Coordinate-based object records
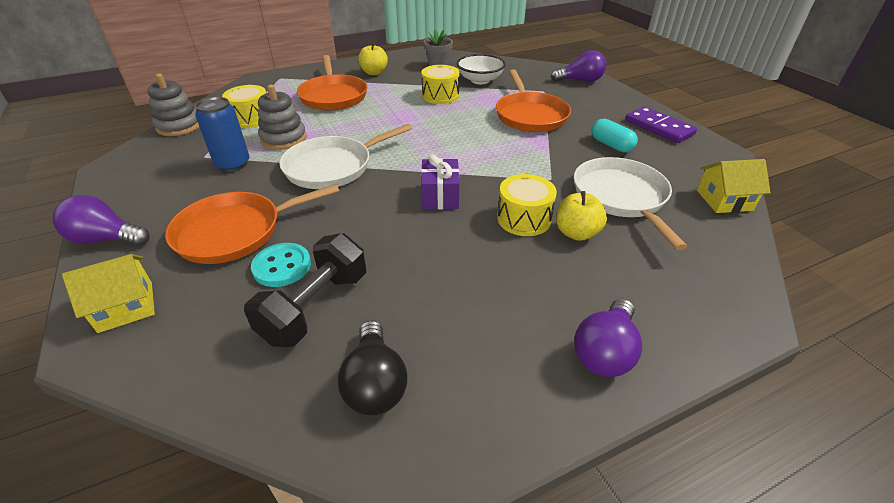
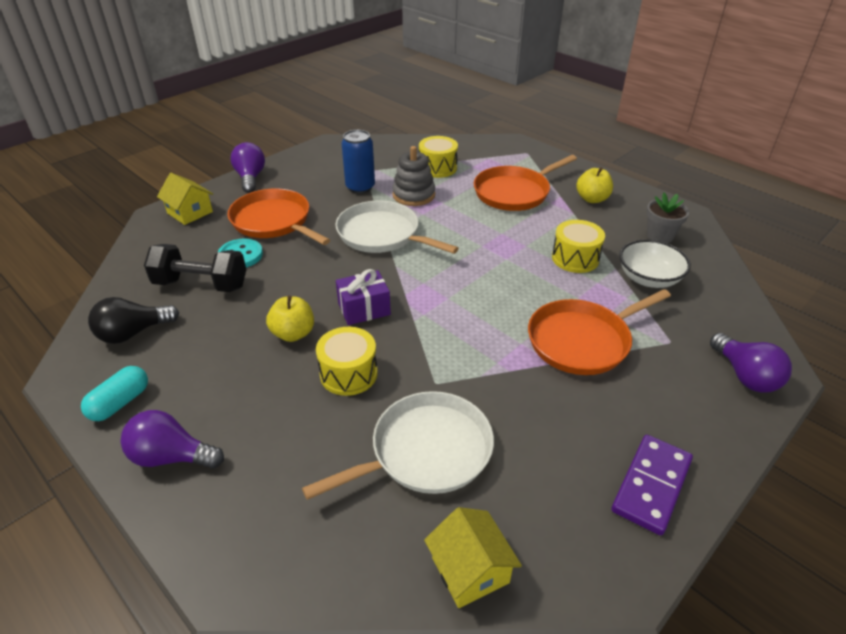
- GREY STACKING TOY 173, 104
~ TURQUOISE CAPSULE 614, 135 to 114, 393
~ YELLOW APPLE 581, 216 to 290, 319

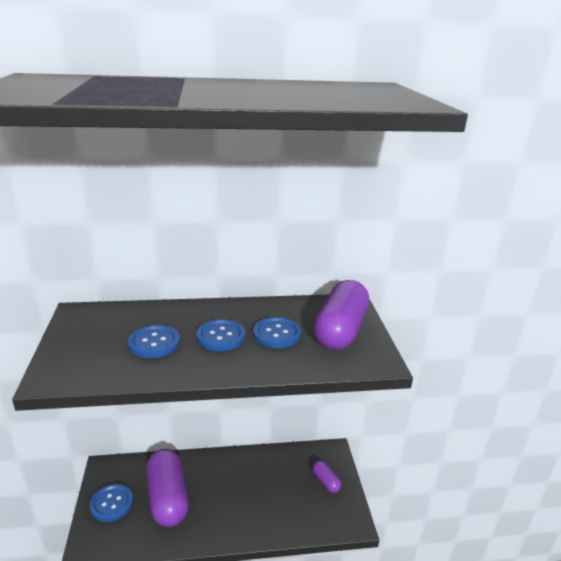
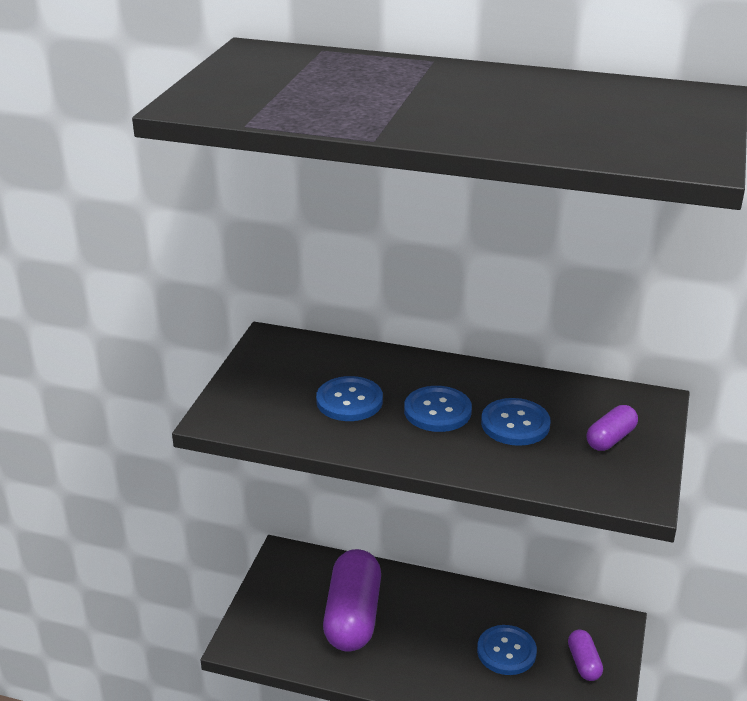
~ PURPLE CAPSULE 341, 315 = 612, 428 x0.47
~ BLUE BUTTON 111, 503 to 507, 650

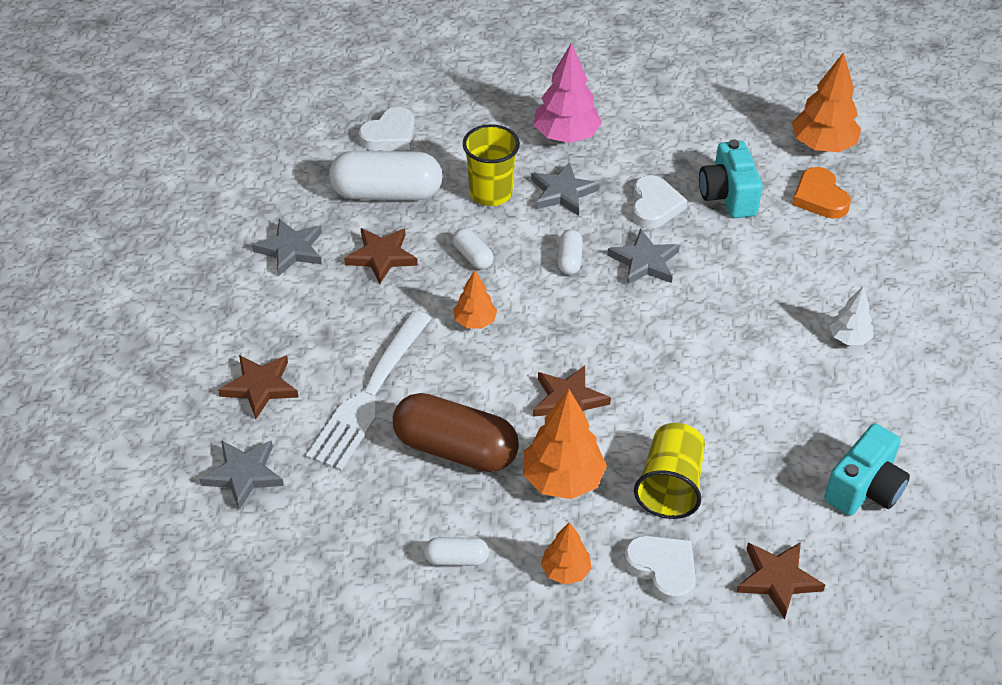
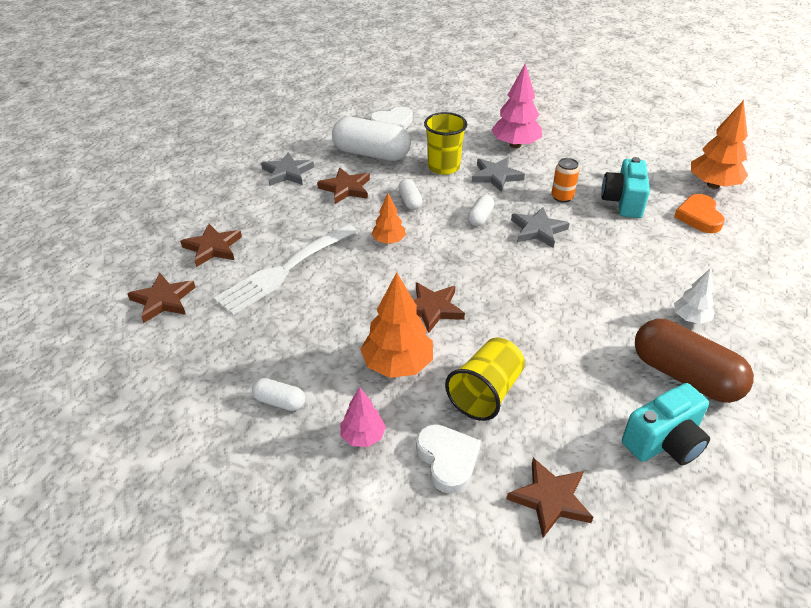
~ WHITE HEART 659, 202 to ORANGE CAN 566, 180
~ BROWN CAPSULE 456, 432 to 694, 361
~ GREY STAR 241, 475 to BROWN STAR 161, 298
~ ORANGE TREE 566, 553 to PINK TREE 363, 417

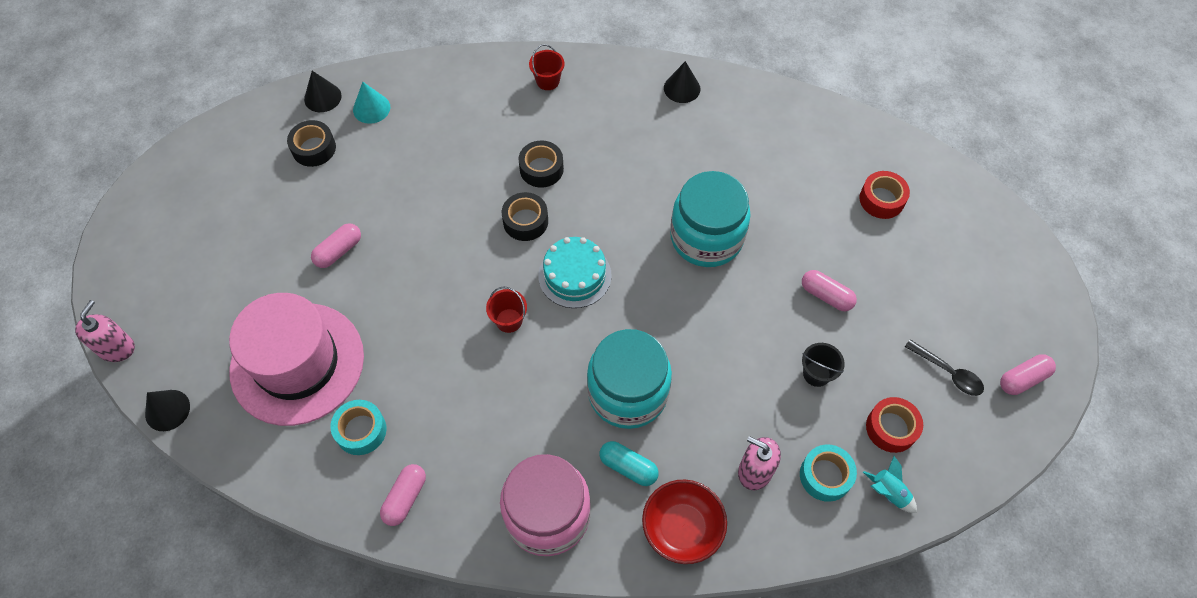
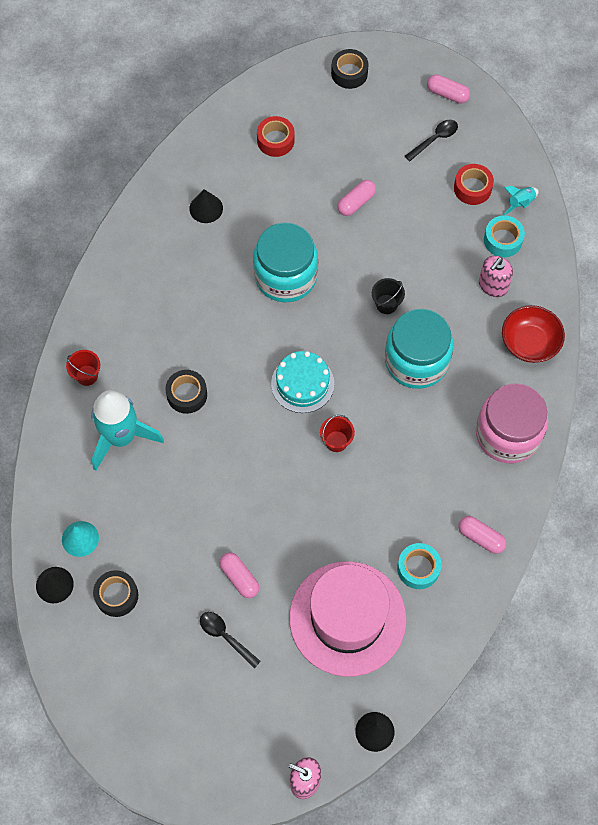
~ BLACK CONE 682, 82 to 206, 206
~ BLACK TAPE 525, 216 to 350, 69
~ BLACK BUCKET 823, 365 to 388, 296
~ PINK CAPSULE 1028, 374 = 448, 89 45 degrees counterclockwise
- TURQUOISE CAPSULE 629, 463
+ TURQUOISE ROCKET 127, 430
+ BLACK SPOON 230, 640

— Requirement —
Skip the images and restate each record above word for word.

— Reply —
- GREY STACKING TOY 173, 104
~ TURQUOISE CAPSULE 614, 135 to 114, 393
~ YELLOW APPLE 581, 216 to 290, 319

~ PURPLE CAPSULE 341, 315 = 612, 428 x0.47
~ BLUE BUTTON 111, 503 to 507, 650

~ WHITE HEART 659, 202 to ORANGE CAN 566, 180
~ BROWN CAPSULE 456, 432 to 694, 361
~ GREY STAR 241, 475 to BROWN STAR 161, 298
~ ORANGE TREE 566, 553 to PINK TREE 363, 417

~ BLACK CONE 682, 82 to 206, 206
~ BLACK TAPE 525, 216 to 350, 69
~ BLACK BUCKET 823, 365 to 388, 296
~ PINK CAPSULE 1028, 374 = 448, 89 45 degrees counterclockwise
- TURQUOISE CAPSULE 629, 463
+ TURQUOISE ROCKET 127, 430
+ BLACK SPOON 230, 640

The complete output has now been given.